WHAT IS BEING ASKED — Would you copy the entries that follow exactly, leaving out every picture?

--------

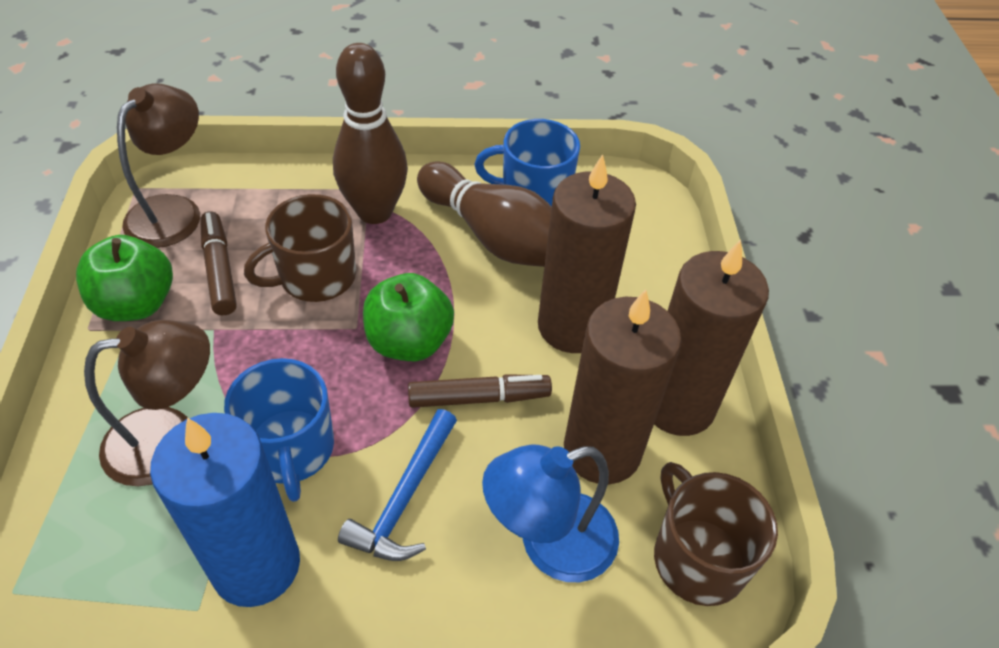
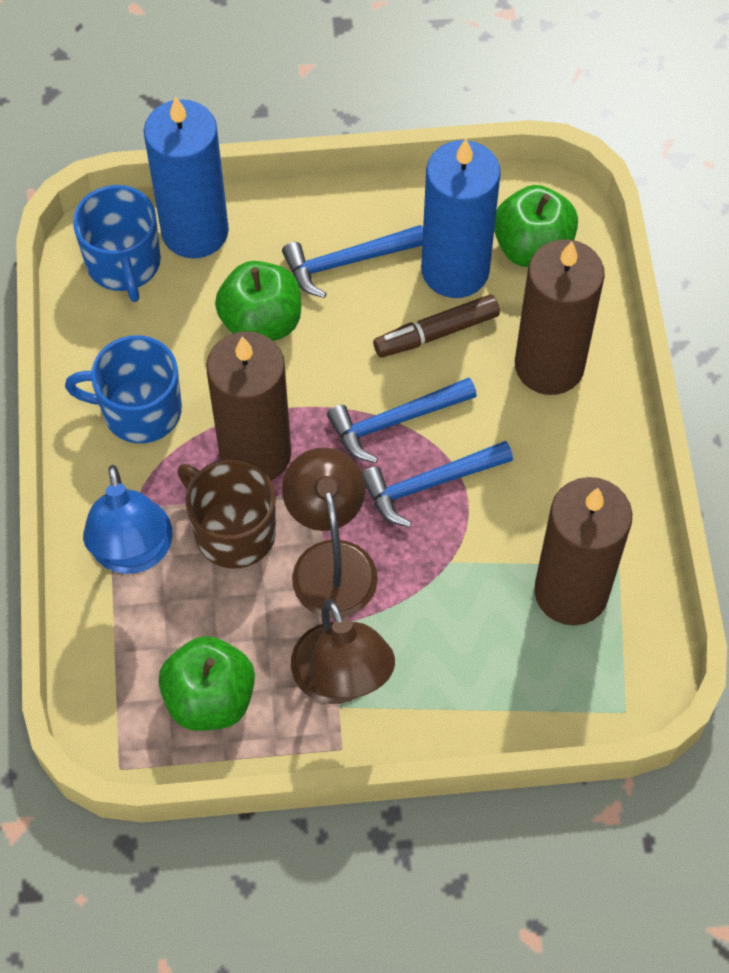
blue candle: 1 -> 2
blue hammer: 1 -> 3
brown bowling pin: 2 -> 0
brown marker: 2 -> 1
brown mug: 2 -> 1
green apple: 2 -> 3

--------

EXERCISE OUTPUT —
blue candle: 1 -> 2
blue hammer: 1 -> 3
brown bowling pin: 2 -> 0
brown marker: 2 -> 1
brown mug: 2 -> 1
green apple: 2 -> 3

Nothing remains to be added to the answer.